Content starts
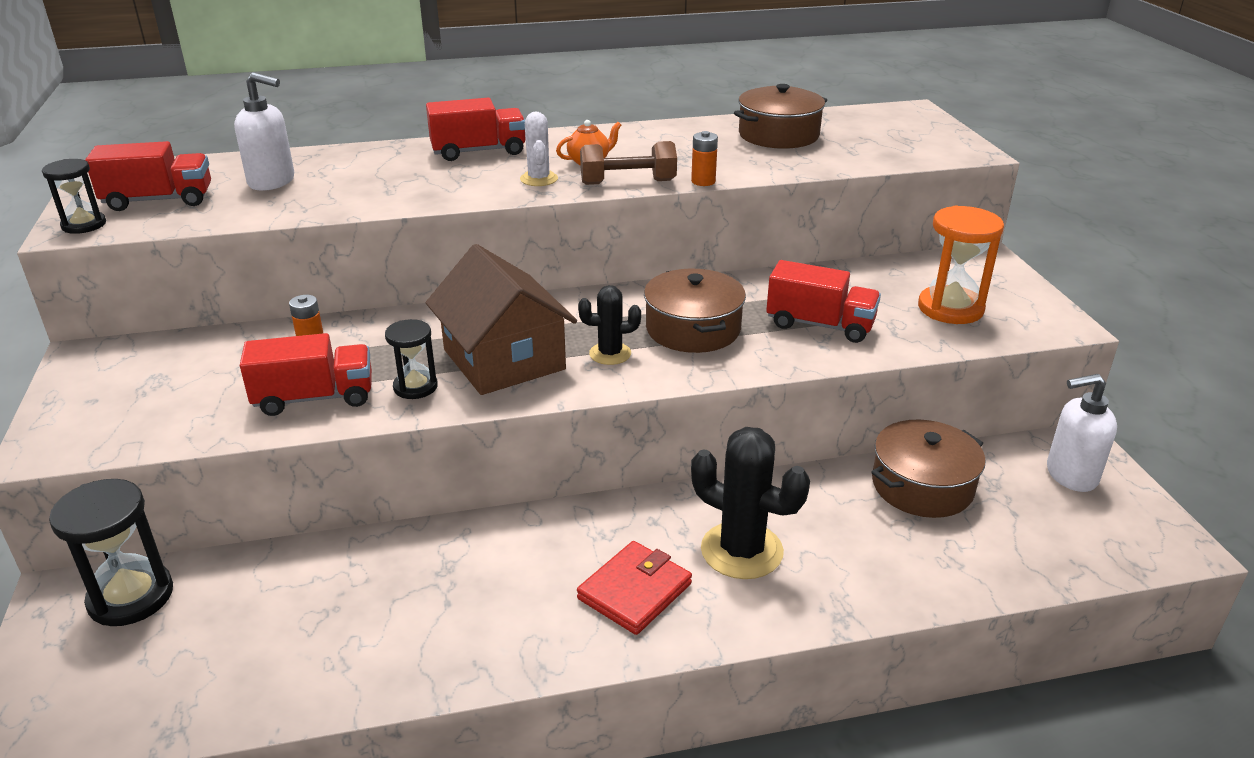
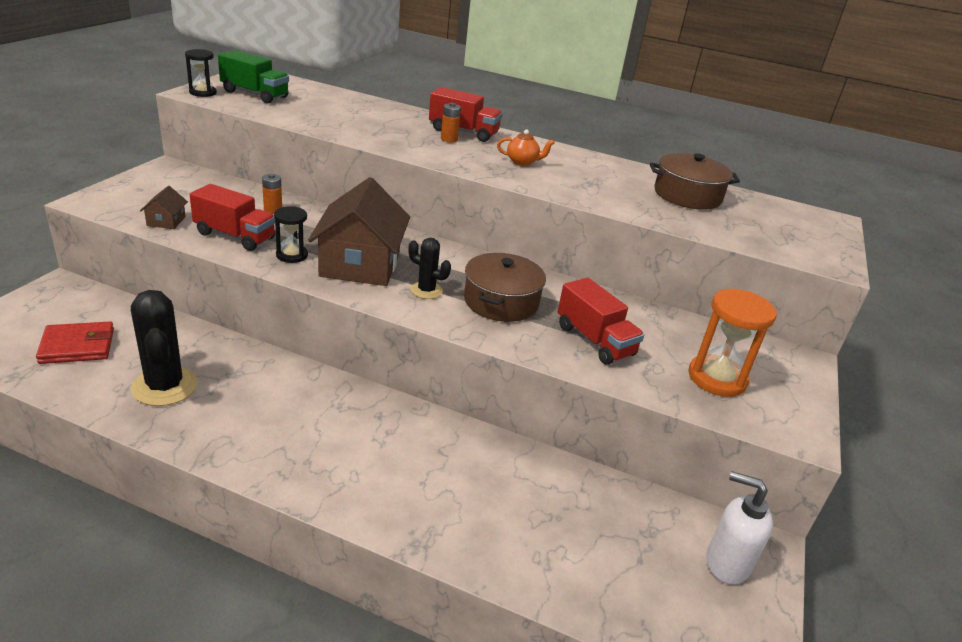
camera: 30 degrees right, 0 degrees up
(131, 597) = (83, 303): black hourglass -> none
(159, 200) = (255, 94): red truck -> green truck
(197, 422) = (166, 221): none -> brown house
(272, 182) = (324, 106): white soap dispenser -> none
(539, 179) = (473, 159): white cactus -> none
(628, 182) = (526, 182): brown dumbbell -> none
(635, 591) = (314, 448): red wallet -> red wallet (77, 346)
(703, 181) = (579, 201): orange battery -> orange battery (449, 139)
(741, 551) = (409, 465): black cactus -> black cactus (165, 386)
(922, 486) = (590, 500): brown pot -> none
Content ends
Return, exactly and without additions, the lines that run from the one containing "(635, 591) = (314, 448): red" to the end of the material above.

(635, 591) = (314, 448): red wallet -> red wallet (77, 346)
(703, 181) = (579, 201): orange battery -> orange battery (449, 139)
(741, 551) = (409, 465): black cactus -> black cactus (165, 386)
(922, 486) = (590, 500): brown pot -> none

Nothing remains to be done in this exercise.